**WORK TO BE COMPLETED**:
What you return should be the lines from the one with "pink pan [526,256,613,353]" through the one with "blue soap dispenser [185,17,238,109]" in the data below, reproduced exactly with both ends, and no pictures at all.
▬▬▬
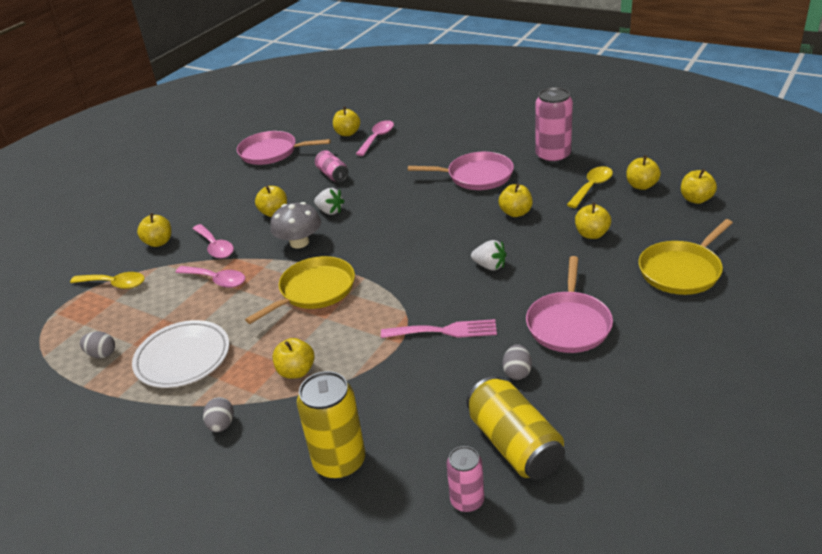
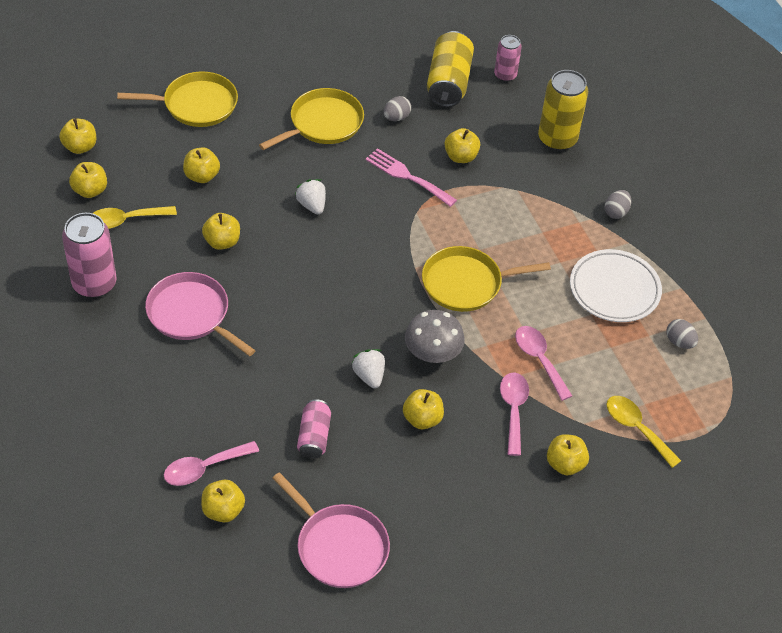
camera: 150 degrees left, 15 degrees up
yellow apple [273,338,315,379] -> yellow apple moved to [444,128,480,163]
pink pan [526,256,613,353] -> yellow pan [259,88,364,150]

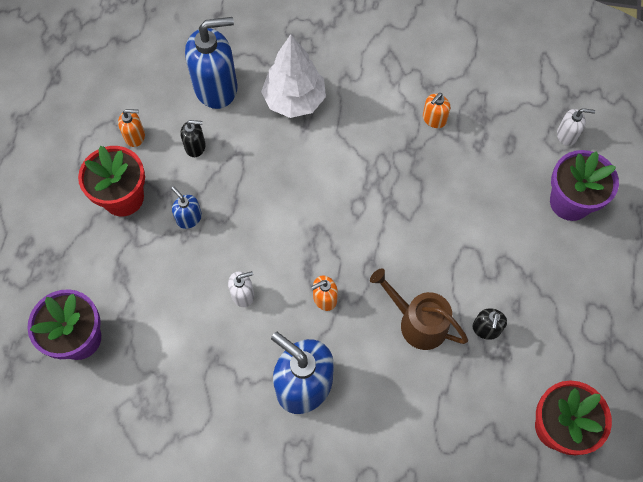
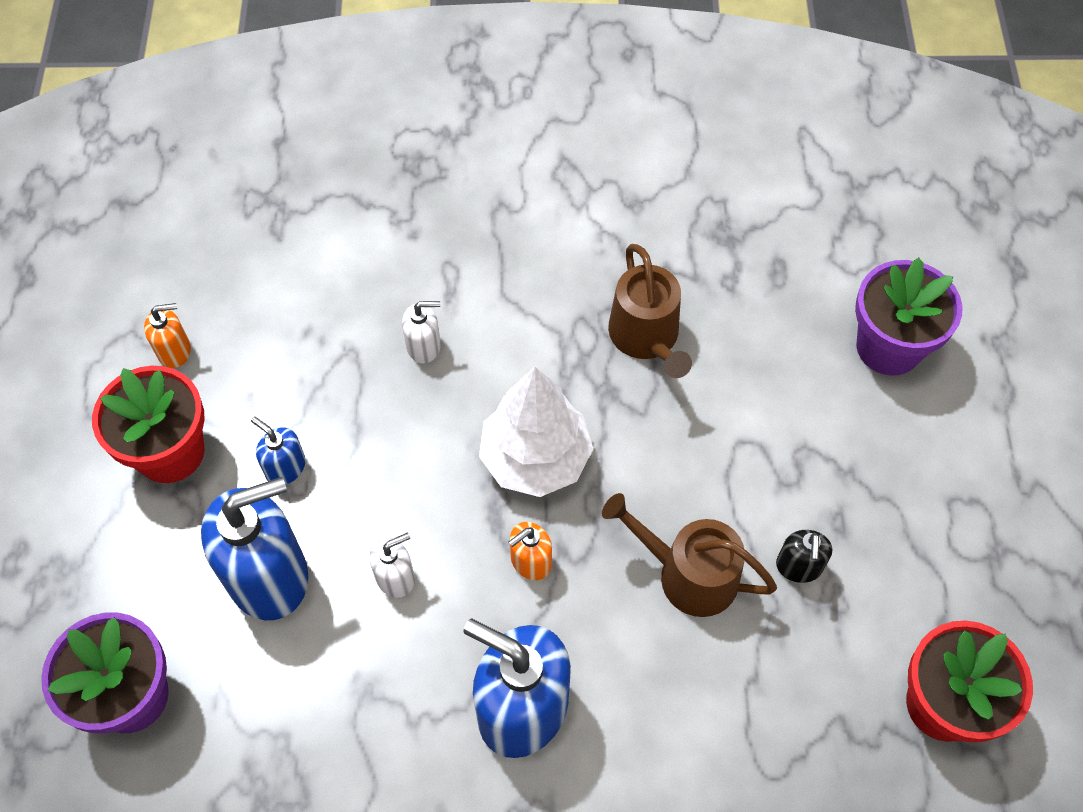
camera: 10 degrees left, 5 degrees down
black soap dispenser [181,120,206,157] -> none
blue soap dispenser [185,17,238,109] -> blue soap dispenser moved to [201,477,308,620]
white tree [261,34,326,118] -> white tree moved to [479,367,593,497]
orange soap dispenser [423,93,450,128] -> none
white soap dispenser [557,108,595,146] -> white soap dispenser moved to [402,301,441,363]
none -> brown watering can [608,244,692,378]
▬▬▬
**RESULT OF THE TASK**:
pink pan [526,256,613,353] -> yellow pan [259,88,364,150]

camera: 10 degrees left, 5 degrees down
black soap dispenser [181,120,206,157] -> none
blue soap dispenser [185,17,238,109] -> blue soap dispenser moved to [201,477,308,620]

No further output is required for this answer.